GOAL OF THE EXERCISE: Where does the word "brown" show up in the records? Copy every line that has it.

EXERCISE INPUT:
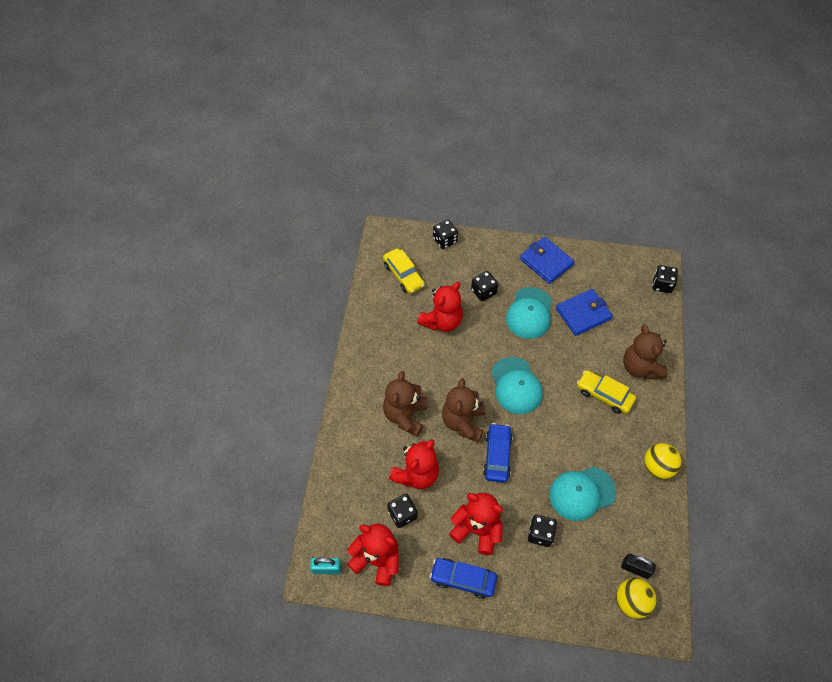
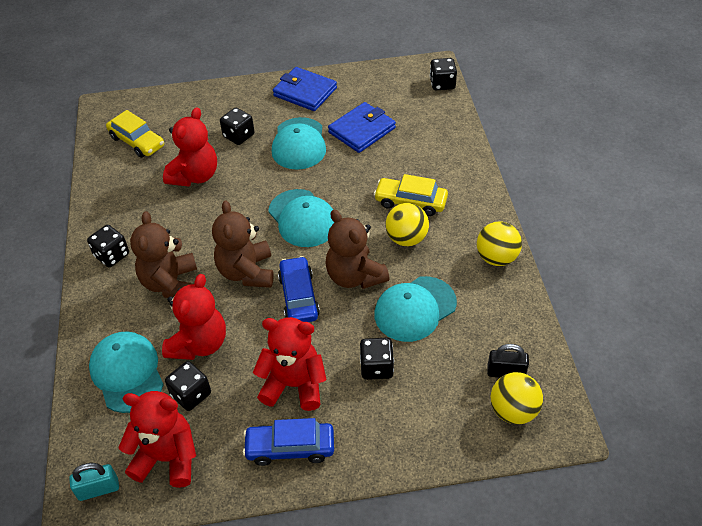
camera: 15 degrees left, 10 degrees down
(361, 482) = (127, 373): none -> turquoise cap
(444, 240) = (180, 98): black dice -> black dice (112, 255)
(592, 428) = (406, 238): none -> yellow ball
(640, 367) = (443, 165): brown teddy bear -> brown teddy bear (355, 276)

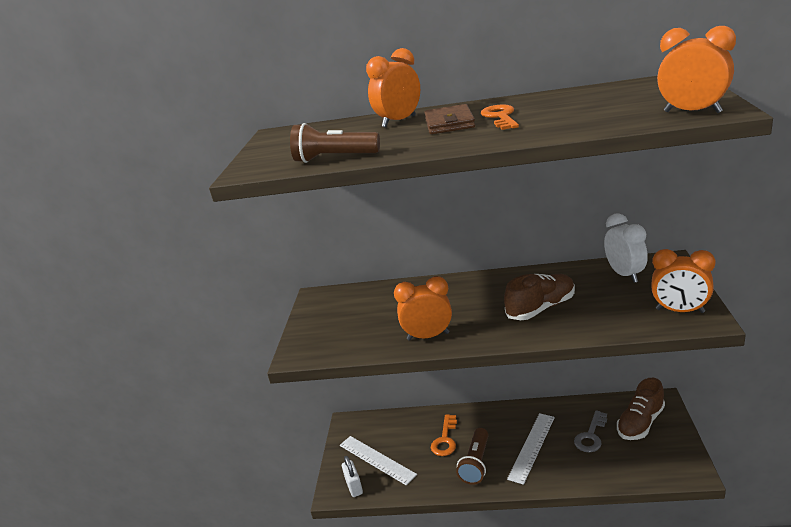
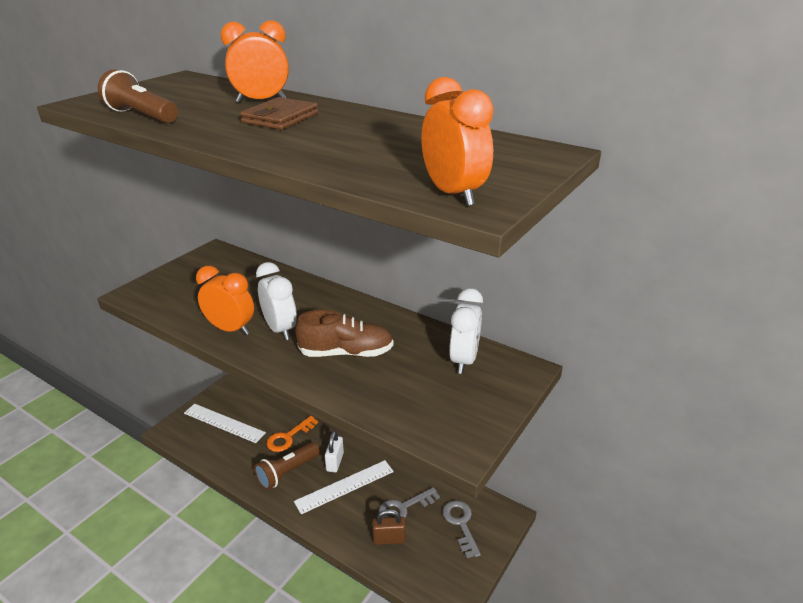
camera: 25 degrees right, 5 degrees up
(354, 486) = (186, 435): white padlock -> white padlock (335, 462)
(377, 459) = (224, 423): white ruler -> white ruler turned 45 degrees counterclockwise
(467, 318) = (280, 329): none -> white clock
(500, 117) = (323, 128): orange key -> none
(606, 461) = (389, 539): none -> brown padlock
(640, 423) = (460, 524): brown shoe -> grey key
(680, 311) = (453, 425): orange clock -> none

RESULT OF THE EXERCISE:
(640, 367) = (443, 165): brown teddy bear -> brown teddy bear (355, 276)
(606, 461) = (389, 539): none -> brown padlock
(640, 423) = (460, 524): brown shoe -> grey key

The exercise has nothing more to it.